WHAT TO WORK ON: Repeat the whole listing below precisely. Omit all pictures.

SUPPLIED DATA:
+ + + + + + +
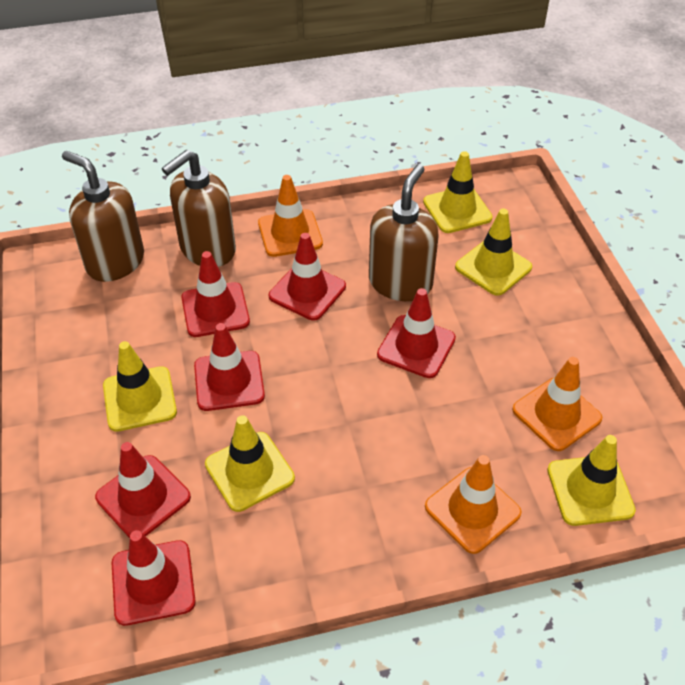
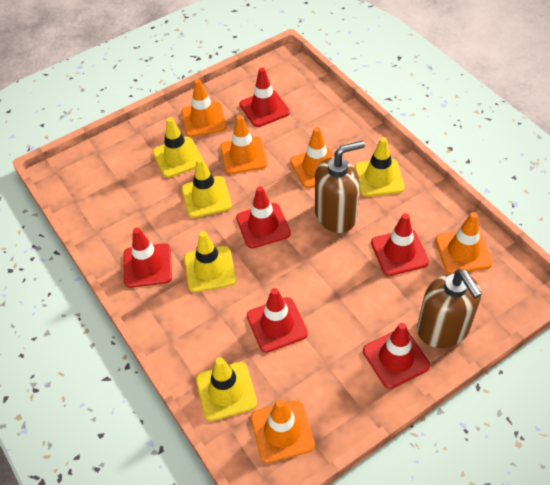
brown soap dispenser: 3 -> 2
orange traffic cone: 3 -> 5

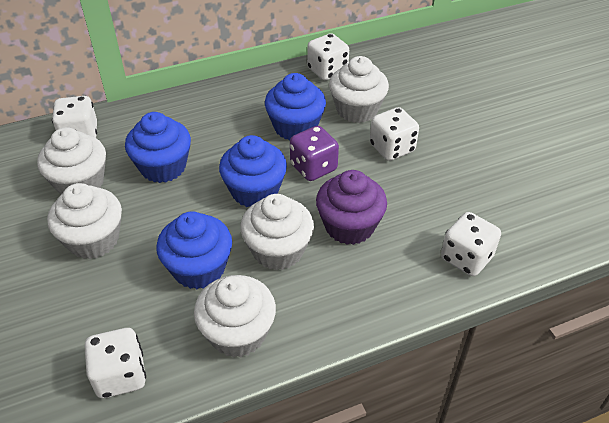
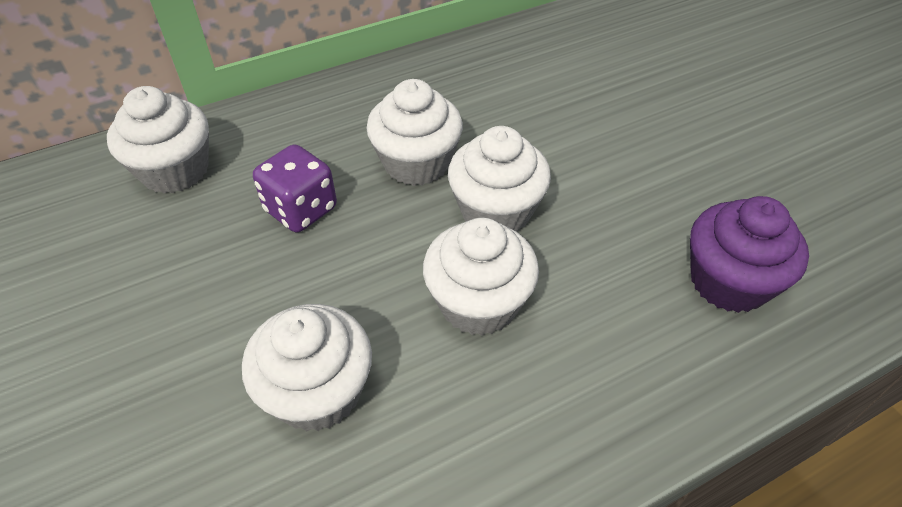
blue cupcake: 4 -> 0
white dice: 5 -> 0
+ + + + + + +
EXERCISE ANSWER:
brown soap dispenser: 3 -> 2
orange traffic cone: 3 -> 5

blue cupcake: 4 -> 0
white dice: 5 -> 0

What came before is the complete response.